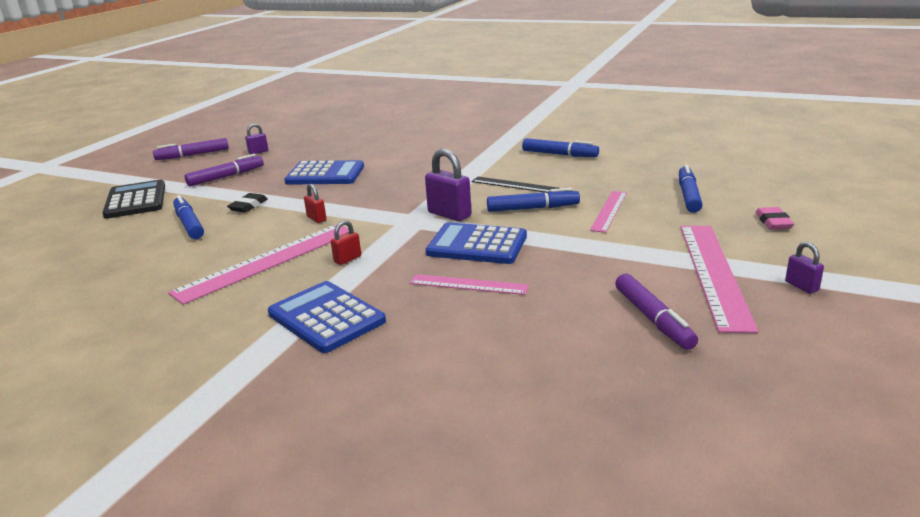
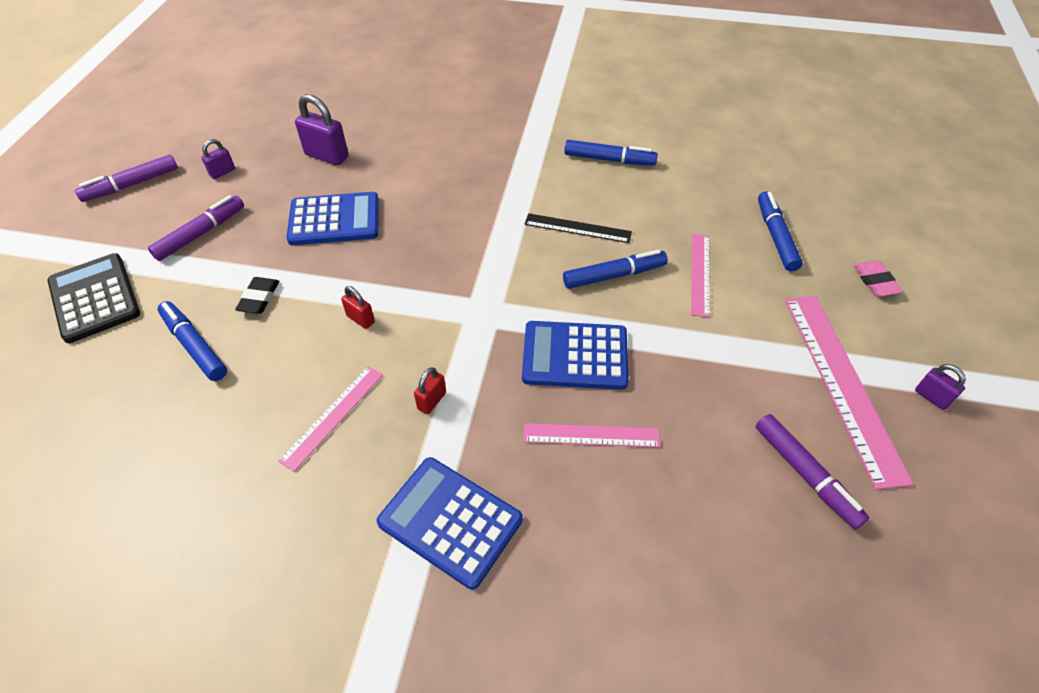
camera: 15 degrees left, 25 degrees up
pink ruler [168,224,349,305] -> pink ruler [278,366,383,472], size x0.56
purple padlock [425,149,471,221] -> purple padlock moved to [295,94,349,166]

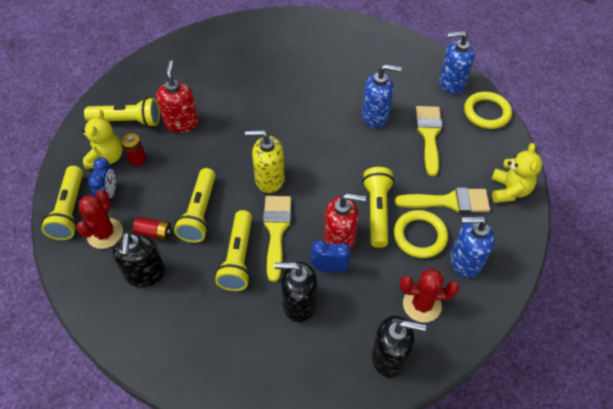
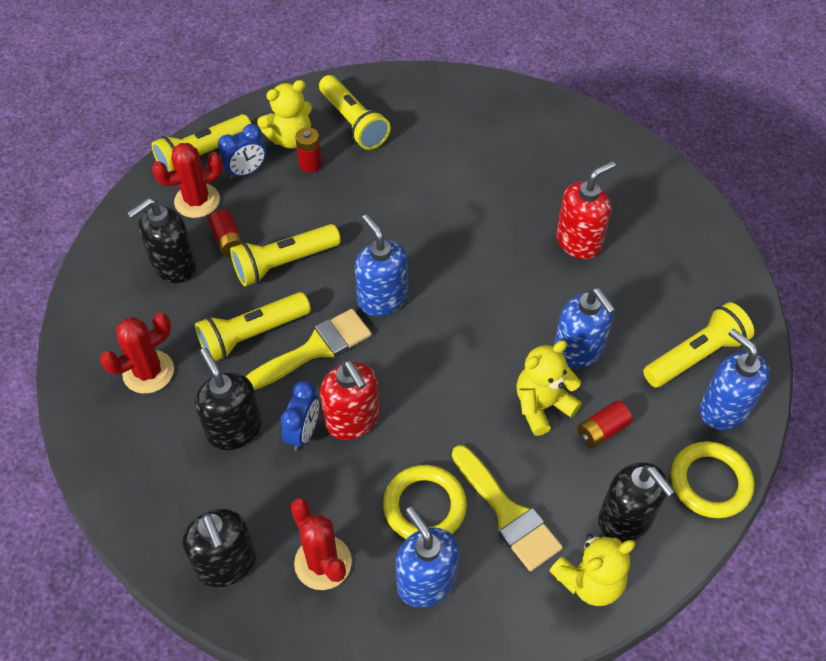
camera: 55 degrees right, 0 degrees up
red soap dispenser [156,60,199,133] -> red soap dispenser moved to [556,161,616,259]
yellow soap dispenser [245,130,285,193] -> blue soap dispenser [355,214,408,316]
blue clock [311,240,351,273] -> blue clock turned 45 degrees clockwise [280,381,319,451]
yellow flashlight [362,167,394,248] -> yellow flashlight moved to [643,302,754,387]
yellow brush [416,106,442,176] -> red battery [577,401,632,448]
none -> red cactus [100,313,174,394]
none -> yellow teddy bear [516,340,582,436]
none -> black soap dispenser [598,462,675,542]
* * *
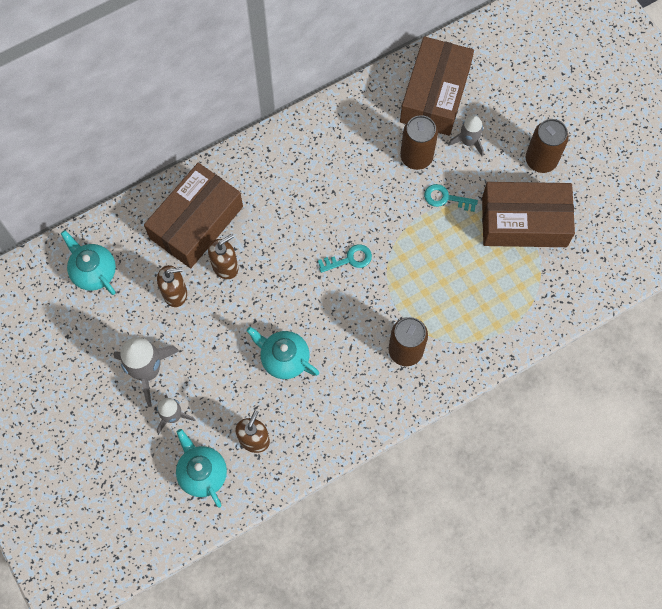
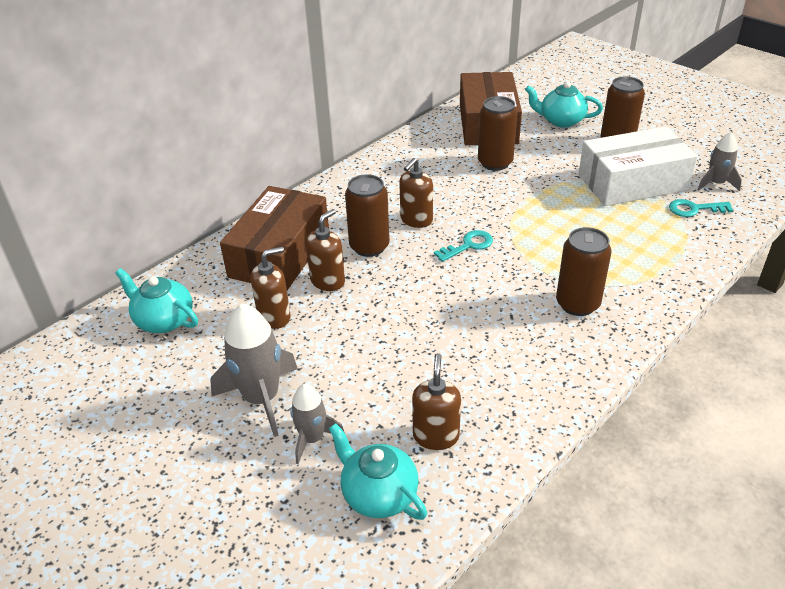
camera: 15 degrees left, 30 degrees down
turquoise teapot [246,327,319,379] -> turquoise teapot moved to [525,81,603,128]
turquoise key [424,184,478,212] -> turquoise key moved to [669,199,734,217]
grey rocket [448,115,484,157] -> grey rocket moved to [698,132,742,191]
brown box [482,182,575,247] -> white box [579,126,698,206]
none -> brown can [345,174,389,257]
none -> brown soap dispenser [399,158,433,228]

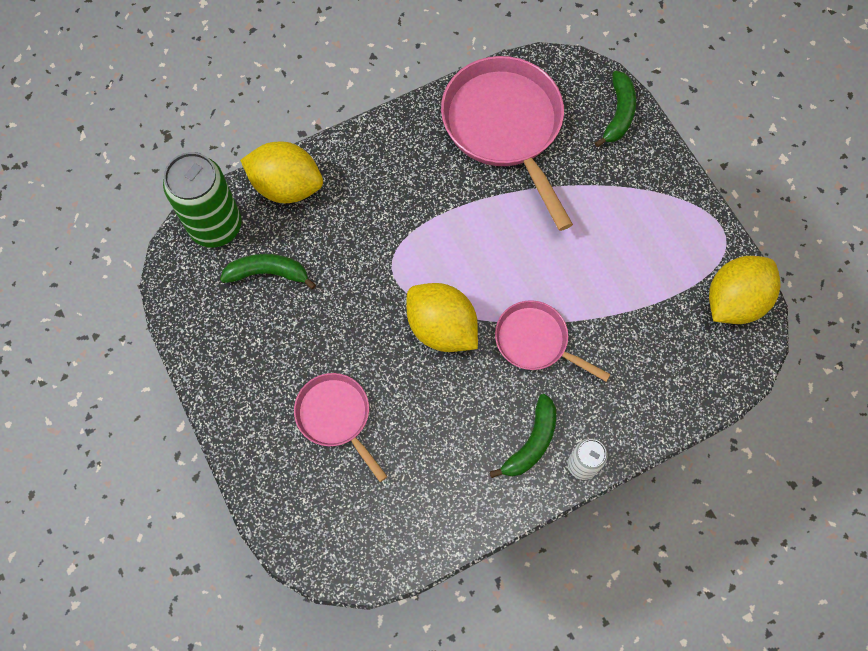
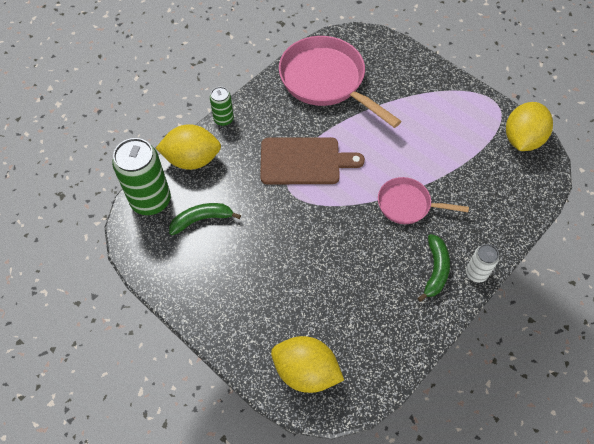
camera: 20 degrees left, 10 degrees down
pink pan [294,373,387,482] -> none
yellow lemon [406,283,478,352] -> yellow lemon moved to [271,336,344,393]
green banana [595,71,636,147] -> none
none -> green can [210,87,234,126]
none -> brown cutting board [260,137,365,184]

### What this task involves
Show, from the records above, every line that includes "yellow".

### Output of the exercise
yellow soap dispenser [245,130,285,193] -> blue soap dispenser [355,214,408,316]
yellow flashlight [362,167,394,248] -> yellow flashlight moved to [643,302,754,387]
yellow brush [416,106,442,176] -> red battery [577,401,632,448]
none -> yellow teddy bear [516,340,582,436]
yellow lemon [406,283,478,352] -> yellow lemon moved to [271,336,344,393]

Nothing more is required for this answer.